Exercise details -
Reproduce, character for character, the lines below from the first through the one with "brown triangle: (727, 309)". Leave pictures out.

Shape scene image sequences
= = = = = = =

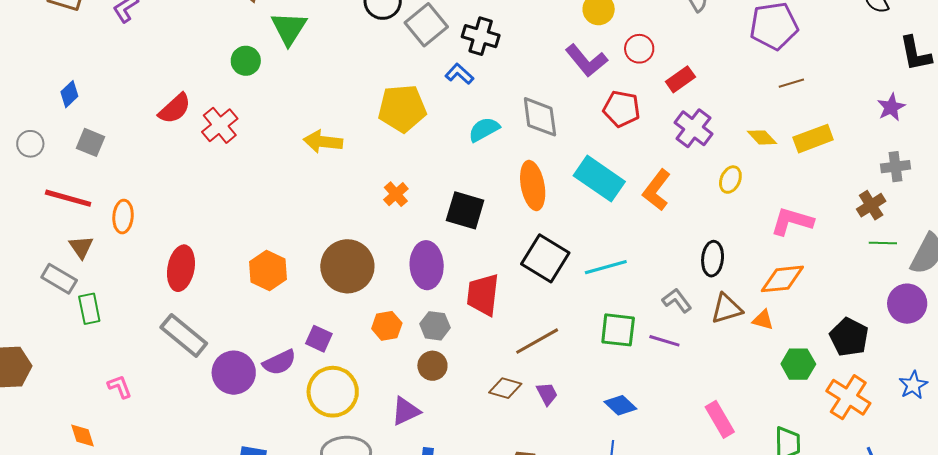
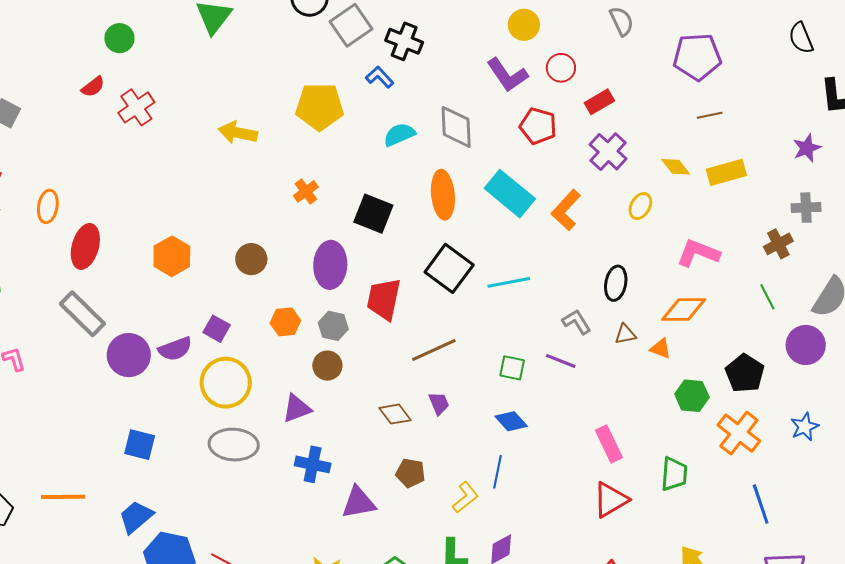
green circle: (246, 61) -> (119, 38), moved
red semicircle: (175, 109) -> (93, 87), size x0.7
orange ellipse: (123, 217) -> (48, 206), moved
green line: (883, 243) -> (767, 297), moved, turned 56
brown circle: (347, 266) -> (251, 259), size x0.6
brown triangle: (727, 309) -> (625, 334), size x0.7
green square: (618, 330) -> (512, 368), moved, size x0.7
brown diamond: (505, 388) -> (395, 414), moved, turned 32

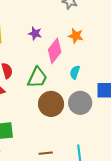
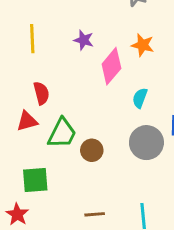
green trapezoid: (37, 78) -> (62, 133), moved
brown circle: (51, 104) -> (92, 150), moved, size x0.6

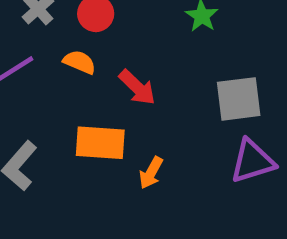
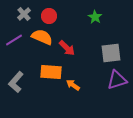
orange semicircle: (80, 62) -> (42, 37), size x1.5
orange arrow: (151, 173) -> (73, 85), turned 96

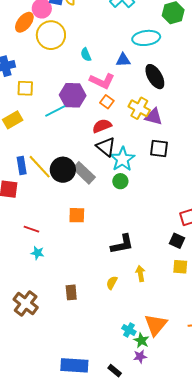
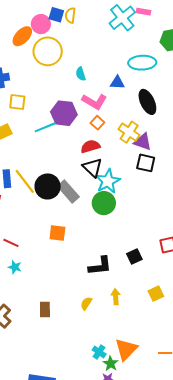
black square: (159, 148) -> (146, 163), moved
green circle: (120, 181) -> (104, 203), size x1.5
black square: (177, 241) -> (134, 257), moved, turned 35
yellow square: (180, 267) -> (156, 294), turned -35

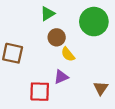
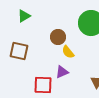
green triangle: (48, 14) -> (24, 16), moved

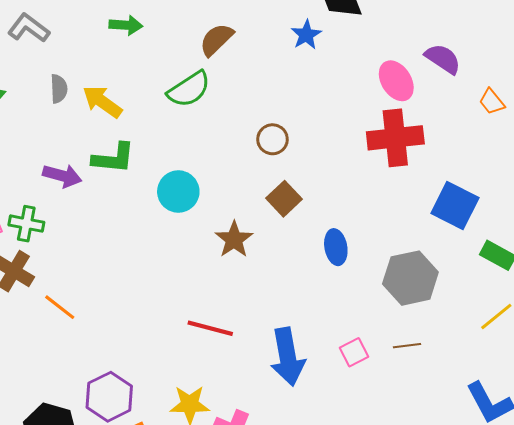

= = = = = = =

Written solution -
green circle: (246, 61) -> (119, 38), moved
red semicircle: (175, 109) -> (93, 87), size x0.7
orange ellipse: (123, 217) -> (48, 206), moved
green line: (883, 243) -> (767, 297), moved, turned 56
brown circle: (347, 266) -> (251, 259), size x0.6
brown triangle: (727, 309) -> (625, 334), size x0.7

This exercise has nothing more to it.